Instructions to follow: Exactly as they appear below, repeat the lines from the one with "C7: 220nF (GND, N_2) -> 220nF (GND, N_4)" through the one with "D1: LED white", and no others.

Material shown:
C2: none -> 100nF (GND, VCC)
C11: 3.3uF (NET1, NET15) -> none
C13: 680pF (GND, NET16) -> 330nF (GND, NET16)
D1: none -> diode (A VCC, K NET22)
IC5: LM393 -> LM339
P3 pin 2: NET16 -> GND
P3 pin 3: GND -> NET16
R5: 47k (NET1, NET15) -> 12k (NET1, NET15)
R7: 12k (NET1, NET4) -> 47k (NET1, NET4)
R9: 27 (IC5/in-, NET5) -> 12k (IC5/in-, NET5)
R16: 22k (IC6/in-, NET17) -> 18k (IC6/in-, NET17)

==

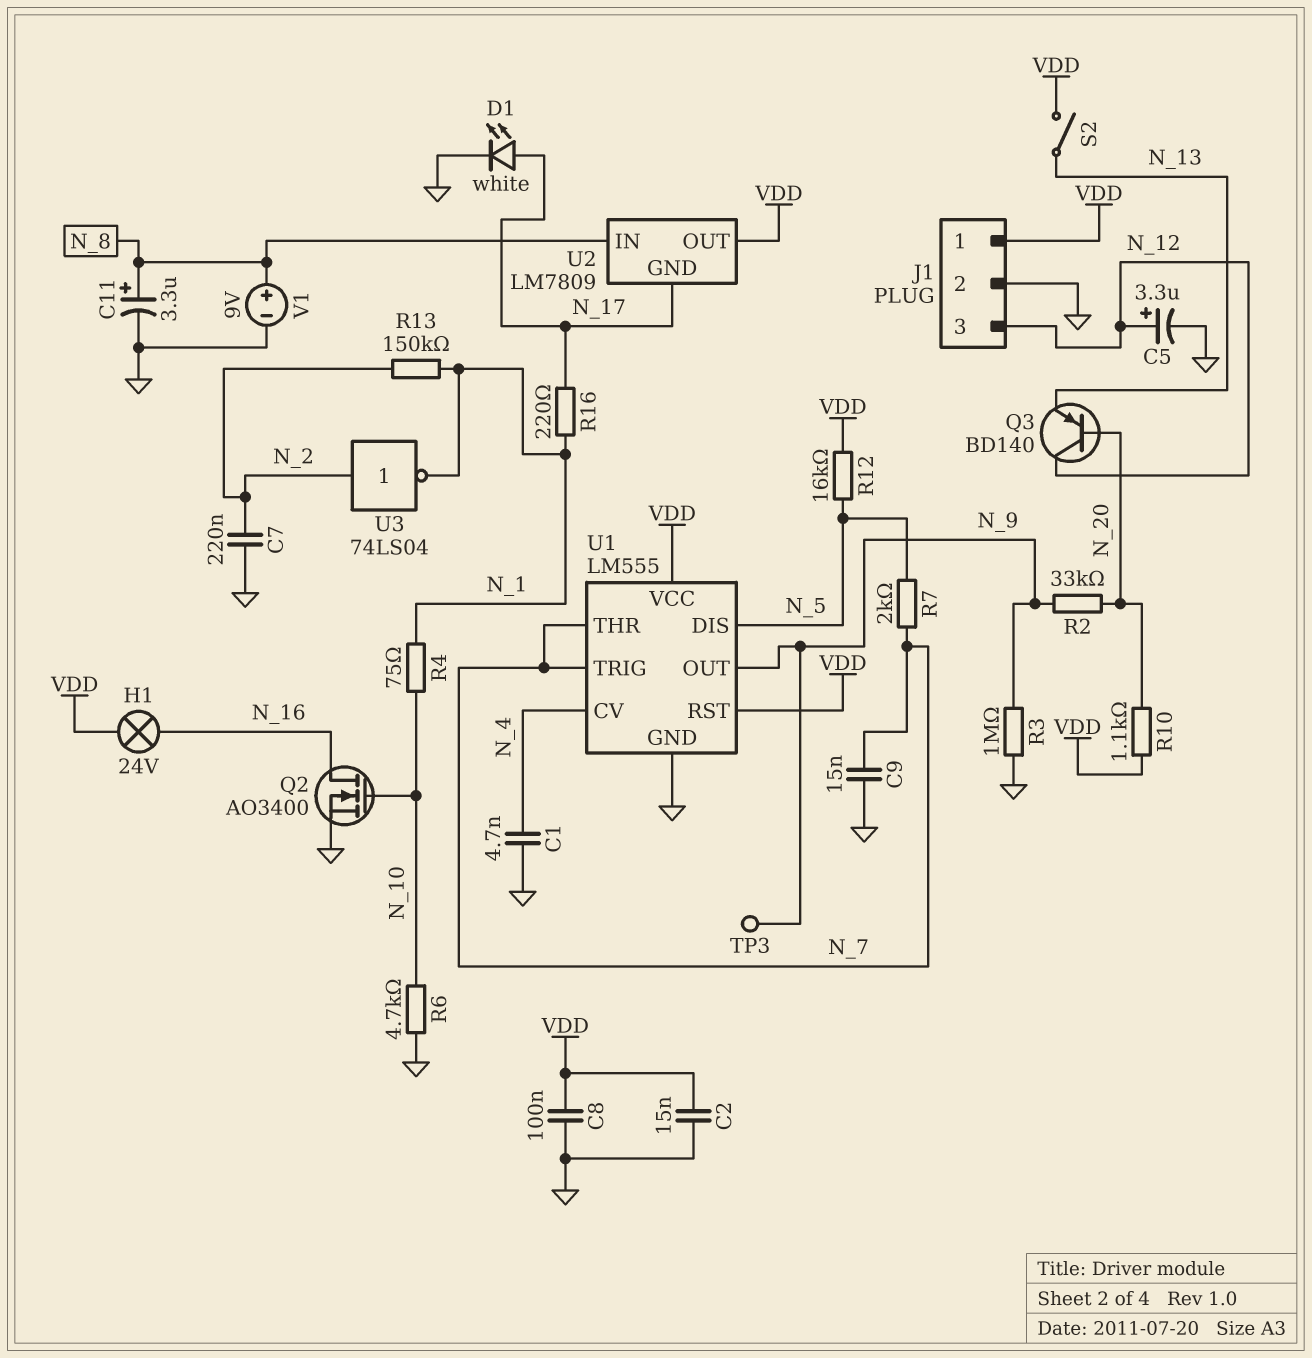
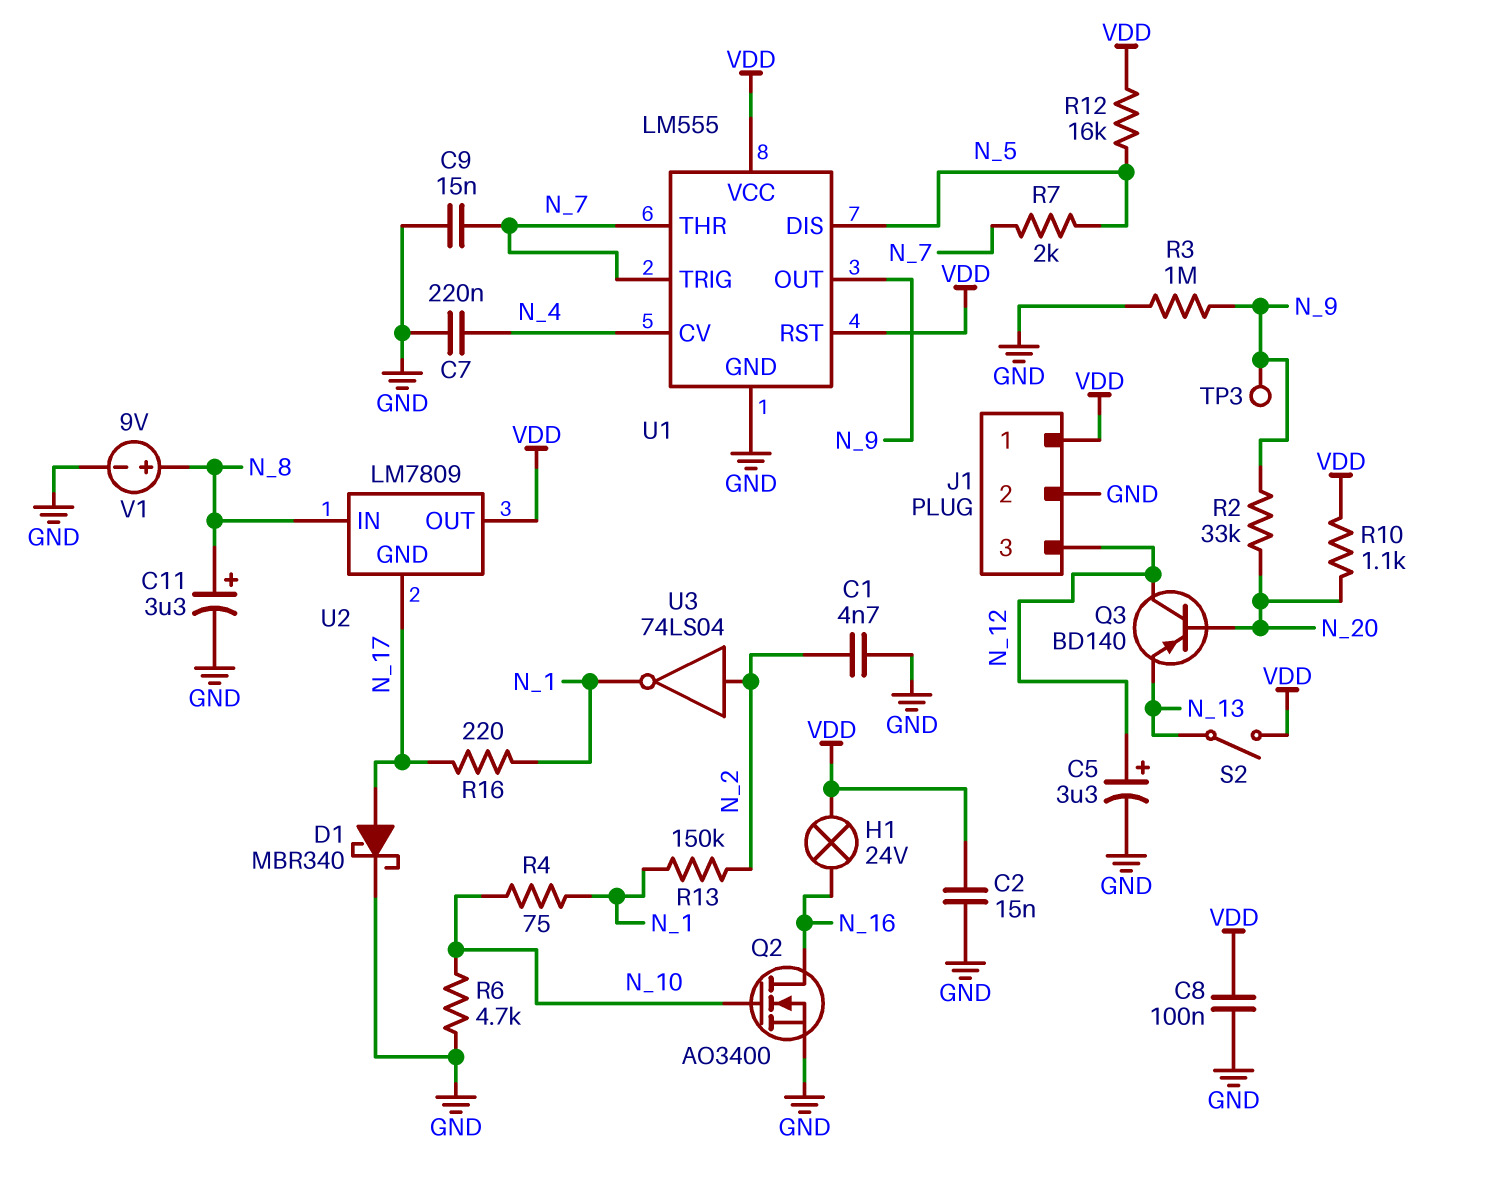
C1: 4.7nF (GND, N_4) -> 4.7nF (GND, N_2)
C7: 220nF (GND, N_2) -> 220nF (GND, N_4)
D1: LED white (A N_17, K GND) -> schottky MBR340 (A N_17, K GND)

--

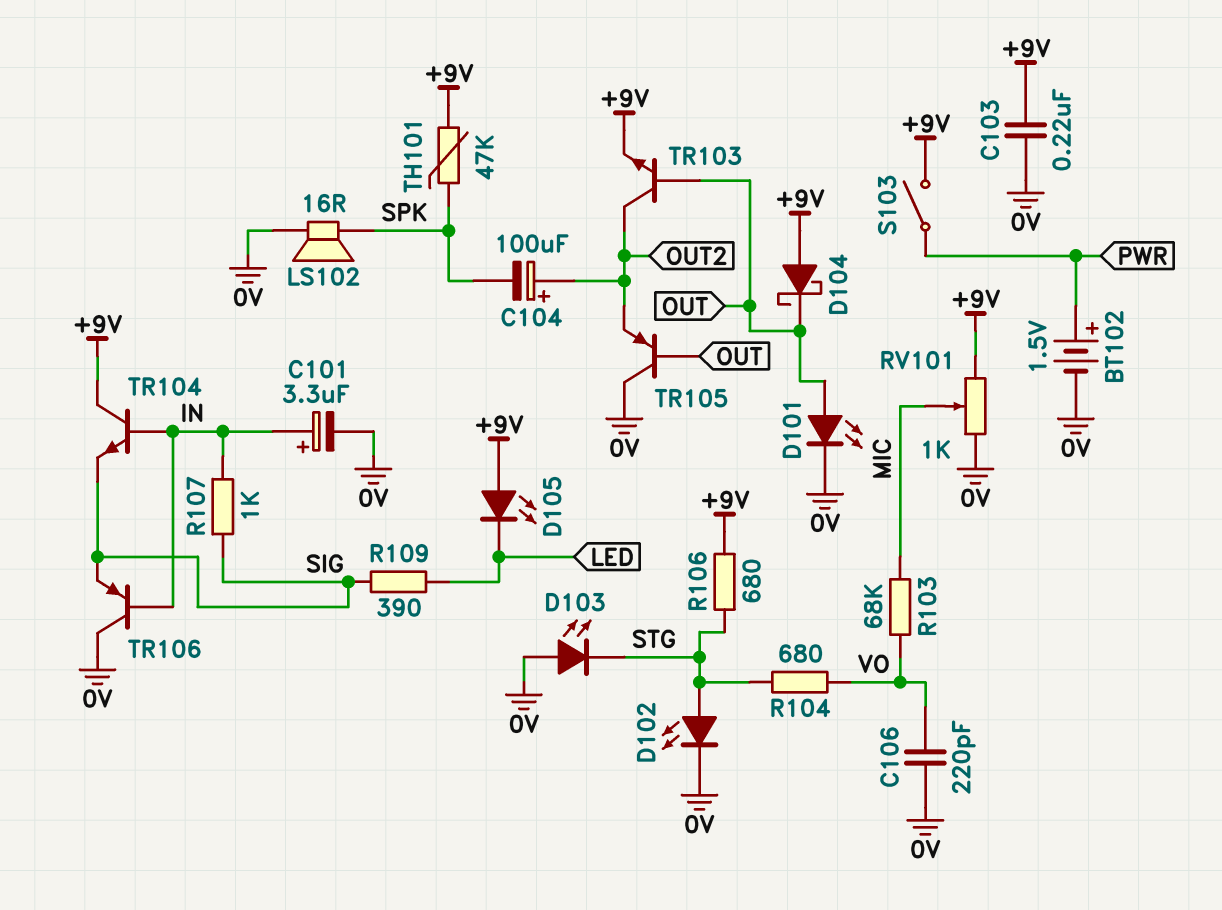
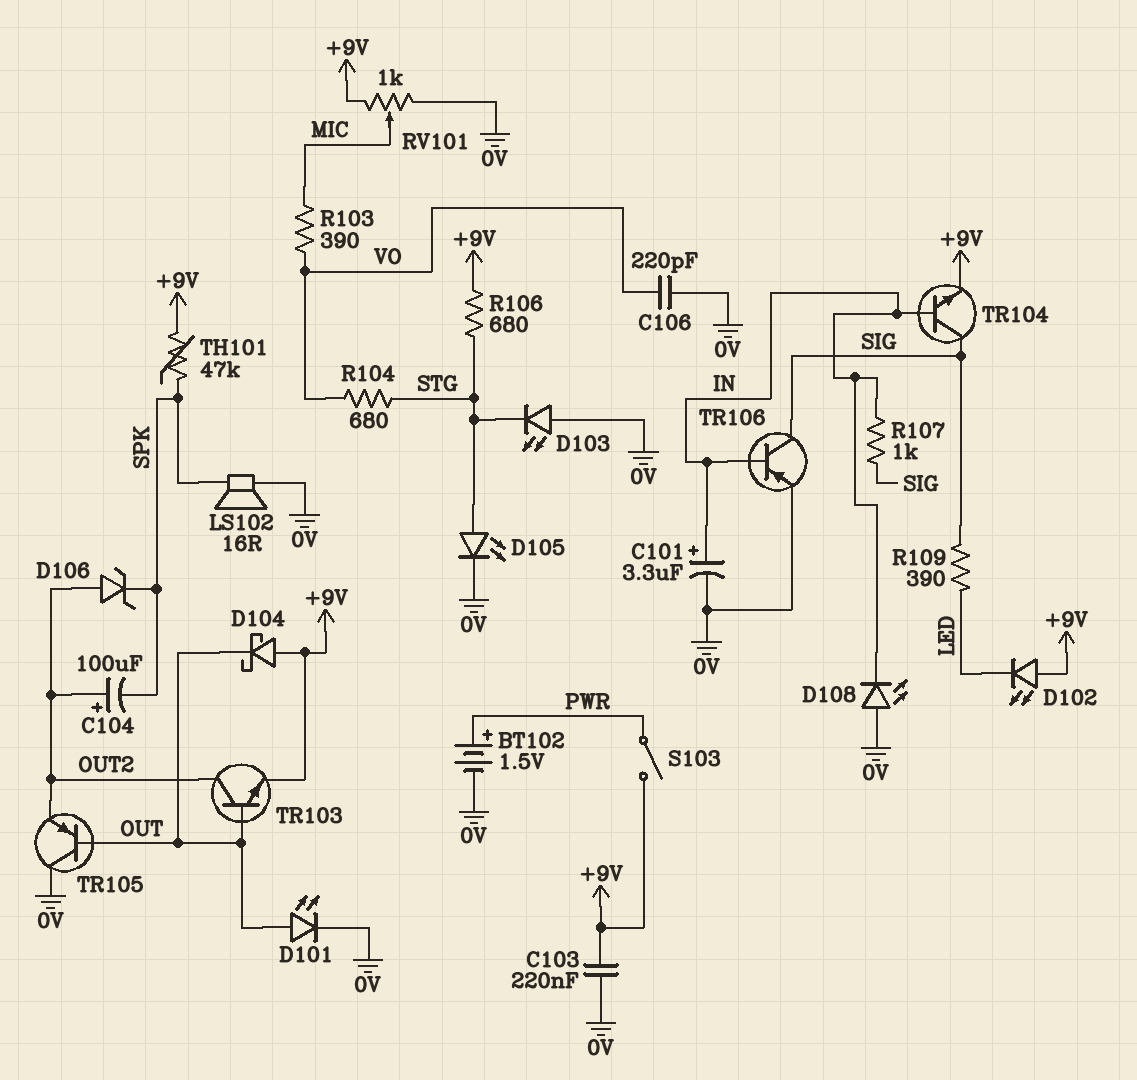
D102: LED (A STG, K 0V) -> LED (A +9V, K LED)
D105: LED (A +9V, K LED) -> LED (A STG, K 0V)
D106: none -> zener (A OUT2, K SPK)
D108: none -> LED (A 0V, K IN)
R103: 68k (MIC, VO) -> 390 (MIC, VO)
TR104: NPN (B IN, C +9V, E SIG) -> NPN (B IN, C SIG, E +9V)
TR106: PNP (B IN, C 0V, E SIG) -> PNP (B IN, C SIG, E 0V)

Task answer:
C7: 220nF (GND, N_2) -> 220nF (GND, N_4)
D1: LED white (A N_17, K GND) -> schottky MBR340 (A N_17, K GND)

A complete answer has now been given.